[WORK TO COMPLETE]
Please identify every line in the items below that contains the string "kern", and copy each of those lines.

[DATA TO USE]

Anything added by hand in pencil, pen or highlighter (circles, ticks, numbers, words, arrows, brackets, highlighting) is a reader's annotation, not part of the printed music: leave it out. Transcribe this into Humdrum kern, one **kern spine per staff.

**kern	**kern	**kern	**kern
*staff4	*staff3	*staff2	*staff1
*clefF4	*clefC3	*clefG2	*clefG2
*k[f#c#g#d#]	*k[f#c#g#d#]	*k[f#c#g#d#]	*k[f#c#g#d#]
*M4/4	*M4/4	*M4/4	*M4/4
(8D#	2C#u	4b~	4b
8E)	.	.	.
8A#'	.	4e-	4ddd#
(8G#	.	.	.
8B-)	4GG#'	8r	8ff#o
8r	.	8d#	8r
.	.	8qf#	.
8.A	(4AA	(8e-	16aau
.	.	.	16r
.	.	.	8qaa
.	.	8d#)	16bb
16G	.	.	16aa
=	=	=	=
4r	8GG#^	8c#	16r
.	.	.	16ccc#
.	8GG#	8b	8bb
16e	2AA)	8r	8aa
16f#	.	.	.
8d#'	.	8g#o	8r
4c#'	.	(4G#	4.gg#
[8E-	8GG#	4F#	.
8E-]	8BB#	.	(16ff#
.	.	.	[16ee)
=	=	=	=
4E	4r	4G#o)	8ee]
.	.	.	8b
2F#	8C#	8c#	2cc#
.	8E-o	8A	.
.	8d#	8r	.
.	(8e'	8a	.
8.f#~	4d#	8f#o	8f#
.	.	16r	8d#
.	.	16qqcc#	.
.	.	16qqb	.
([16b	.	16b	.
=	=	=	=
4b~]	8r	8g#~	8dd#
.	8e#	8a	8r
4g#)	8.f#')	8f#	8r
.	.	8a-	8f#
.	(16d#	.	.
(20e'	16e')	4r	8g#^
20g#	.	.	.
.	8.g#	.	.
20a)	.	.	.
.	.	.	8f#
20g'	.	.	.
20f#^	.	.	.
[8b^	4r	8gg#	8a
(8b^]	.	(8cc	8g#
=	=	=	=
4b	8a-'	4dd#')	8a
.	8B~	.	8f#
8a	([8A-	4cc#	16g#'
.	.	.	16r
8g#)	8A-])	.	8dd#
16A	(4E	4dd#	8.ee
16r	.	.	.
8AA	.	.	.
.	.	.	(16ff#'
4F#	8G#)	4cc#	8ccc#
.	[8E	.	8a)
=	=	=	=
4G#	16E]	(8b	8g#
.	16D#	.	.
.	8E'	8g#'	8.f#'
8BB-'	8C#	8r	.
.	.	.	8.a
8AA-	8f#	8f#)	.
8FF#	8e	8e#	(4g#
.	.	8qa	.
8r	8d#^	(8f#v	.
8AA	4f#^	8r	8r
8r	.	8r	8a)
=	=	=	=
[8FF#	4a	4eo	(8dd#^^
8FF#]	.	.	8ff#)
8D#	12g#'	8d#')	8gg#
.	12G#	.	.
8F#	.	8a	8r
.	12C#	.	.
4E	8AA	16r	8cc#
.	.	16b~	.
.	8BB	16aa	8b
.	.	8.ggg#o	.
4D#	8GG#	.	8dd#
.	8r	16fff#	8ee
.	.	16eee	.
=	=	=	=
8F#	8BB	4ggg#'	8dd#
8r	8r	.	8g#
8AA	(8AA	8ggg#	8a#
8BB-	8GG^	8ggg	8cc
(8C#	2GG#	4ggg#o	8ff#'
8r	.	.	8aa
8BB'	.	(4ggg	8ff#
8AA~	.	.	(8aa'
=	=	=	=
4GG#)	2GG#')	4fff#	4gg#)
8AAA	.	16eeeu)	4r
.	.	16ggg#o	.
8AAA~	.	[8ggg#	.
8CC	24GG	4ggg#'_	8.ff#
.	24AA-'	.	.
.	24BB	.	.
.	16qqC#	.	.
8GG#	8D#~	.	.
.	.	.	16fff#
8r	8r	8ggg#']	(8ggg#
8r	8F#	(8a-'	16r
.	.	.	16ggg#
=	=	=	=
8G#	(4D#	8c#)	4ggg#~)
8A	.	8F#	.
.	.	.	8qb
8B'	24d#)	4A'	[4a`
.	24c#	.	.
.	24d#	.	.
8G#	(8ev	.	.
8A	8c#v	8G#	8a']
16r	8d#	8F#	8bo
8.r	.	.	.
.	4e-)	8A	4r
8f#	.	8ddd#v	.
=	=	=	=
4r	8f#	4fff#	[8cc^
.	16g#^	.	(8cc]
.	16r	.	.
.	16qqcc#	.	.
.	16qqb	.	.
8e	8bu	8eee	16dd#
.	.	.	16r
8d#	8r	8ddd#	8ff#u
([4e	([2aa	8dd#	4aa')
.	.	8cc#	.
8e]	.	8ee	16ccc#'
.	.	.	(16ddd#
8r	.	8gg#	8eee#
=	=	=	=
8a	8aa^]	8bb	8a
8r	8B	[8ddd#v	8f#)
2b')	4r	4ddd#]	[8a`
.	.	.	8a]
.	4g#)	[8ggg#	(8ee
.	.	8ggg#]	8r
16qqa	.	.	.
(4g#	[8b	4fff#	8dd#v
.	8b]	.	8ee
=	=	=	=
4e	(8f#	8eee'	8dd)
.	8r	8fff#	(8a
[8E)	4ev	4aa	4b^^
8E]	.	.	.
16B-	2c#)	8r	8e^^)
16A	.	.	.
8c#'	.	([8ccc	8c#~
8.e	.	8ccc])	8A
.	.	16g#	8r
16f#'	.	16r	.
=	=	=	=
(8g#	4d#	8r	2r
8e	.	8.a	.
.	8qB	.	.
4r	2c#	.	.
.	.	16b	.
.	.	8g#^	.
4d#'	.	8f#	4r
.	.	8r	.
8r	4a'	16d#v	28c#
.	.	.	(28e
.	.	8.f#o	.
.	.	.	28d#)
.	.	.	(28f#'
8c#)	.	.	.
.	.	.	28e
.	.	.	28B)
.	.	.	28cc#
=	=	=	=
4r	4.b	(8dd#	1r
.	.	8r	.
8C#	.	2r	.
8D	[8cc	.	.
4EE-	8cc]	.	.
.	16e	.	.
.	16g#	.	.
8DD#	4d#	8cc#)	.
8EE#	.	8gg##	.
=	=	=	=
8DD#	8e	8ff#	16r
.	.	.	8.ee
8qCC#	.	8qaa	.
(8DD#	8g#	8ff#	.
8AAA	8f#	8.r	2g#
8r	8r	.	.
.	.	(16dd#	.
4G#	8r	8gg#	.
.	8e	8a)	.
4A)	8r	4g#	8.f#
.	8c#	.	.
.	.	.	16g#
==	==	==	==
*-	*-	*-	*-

[WORKED ANSWER]
Anything added by hand in pencil, pen or highlighter (circles, ticks, numbers, words, arrows, brackets, highlighting) is a reader's annotation, not part of the printed music: leave it out. Transcribe this into Humdrum kern, one **kern spine per staff.
**kern	**kern	**kern	**kern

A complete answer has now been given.